## [Request]
Word for word, print out all of the data, omitting every image.

## [Records provided]
☆ ☆ ☆

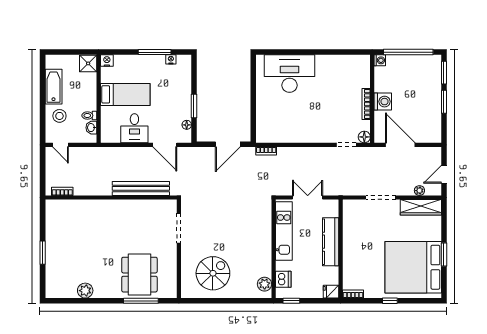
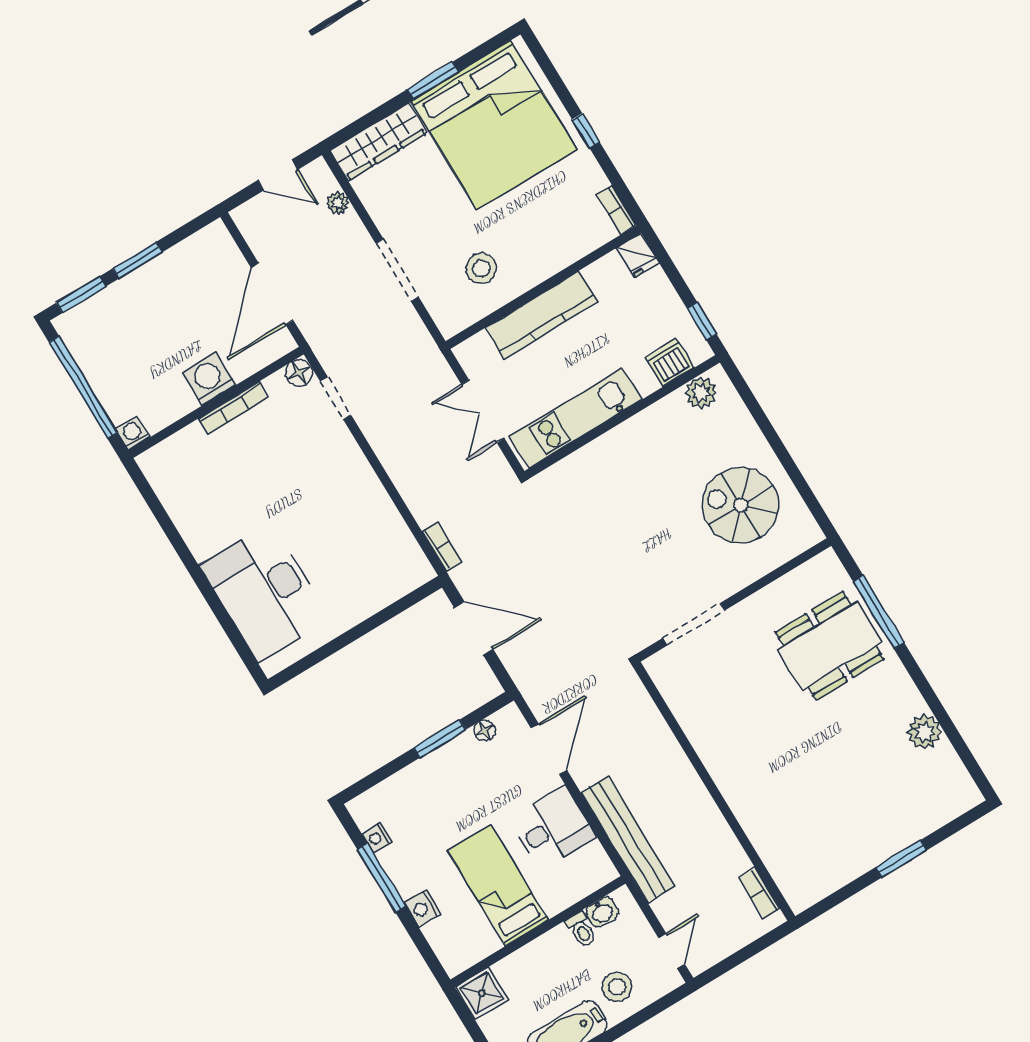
nightstand: (107, 61) -> (423, 908), moved
bench: (141, 188) -> (628, 840), moved
wardrobe: (421, 207) -> (378, 142), moved, turned 90
stool: (362, 230) -> (481, 268), added

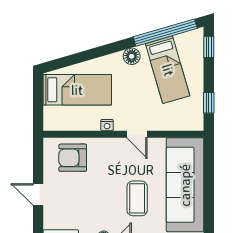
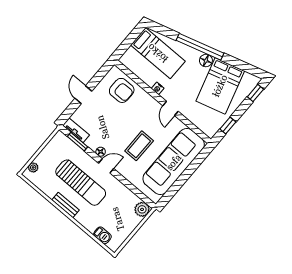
window: (165, 33) -> (200, 47), moved
bed: (168, 70) -> (220, 86), width x1.50
armchair: (73, 158) -> (122, 90), turned 180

☆ ☆ ☆

## [Solution for this problem]
nightstand: (107, 61) -> (423, 908), moved
bench: (141, 188) -> (628, 840), moved
wardrobe: (421, 207) -> (378, 142), moved, turned 90
stool: (362, 230) -> (481, 268), added

window: (165, 33) -> (200, 47), moved
bed: (168, 70) -> (220, 86), width x1.50
armchair: (73, 158) -> (122, 90), turned 180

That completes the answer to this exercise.